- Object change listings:

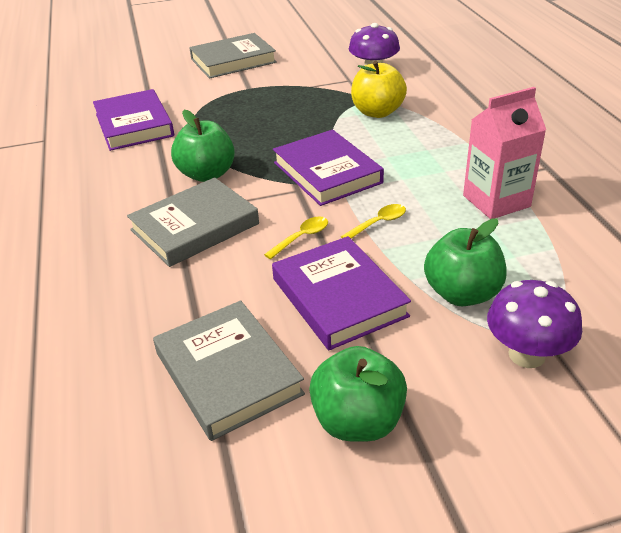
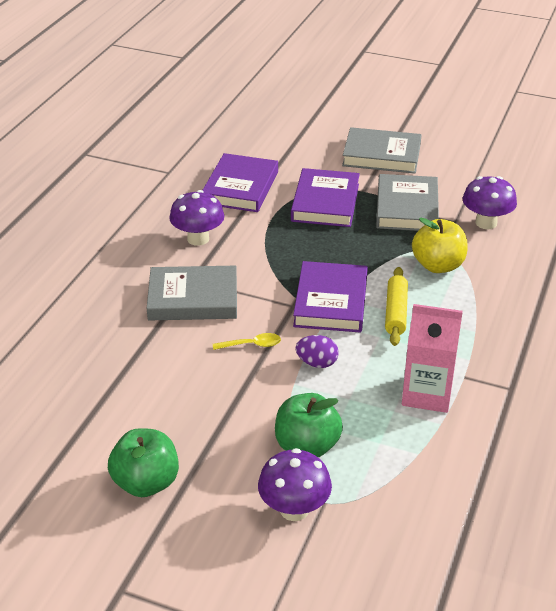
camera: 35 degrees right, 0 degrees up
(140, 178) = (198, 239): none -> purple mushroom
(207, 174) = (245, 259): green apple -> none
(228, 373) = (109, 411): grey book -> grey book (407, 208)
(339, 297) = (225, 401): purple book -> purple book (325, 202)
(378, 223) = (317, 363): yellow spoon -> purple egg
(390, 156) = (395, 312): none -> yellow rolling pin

- Directions:
If pictures appear in the data, omit them and copy all other parts exactly.

- Result of this task:
camera: 35 degrees right, 0 degrees up
(140, 178) = (198, 239): none -> purple mushroom
(207, 174) = (245, 259): green apple -> none
(228, 373) = (109, 411): grey book -> grey book (407, 208)
(339, 297) = (225, 401): purple book -> purple book (325, 202)
(378, 223) = (317, 363): yellow spoon -> purple egg
(390, 156) = (395, 312): none -> yellow rolling pin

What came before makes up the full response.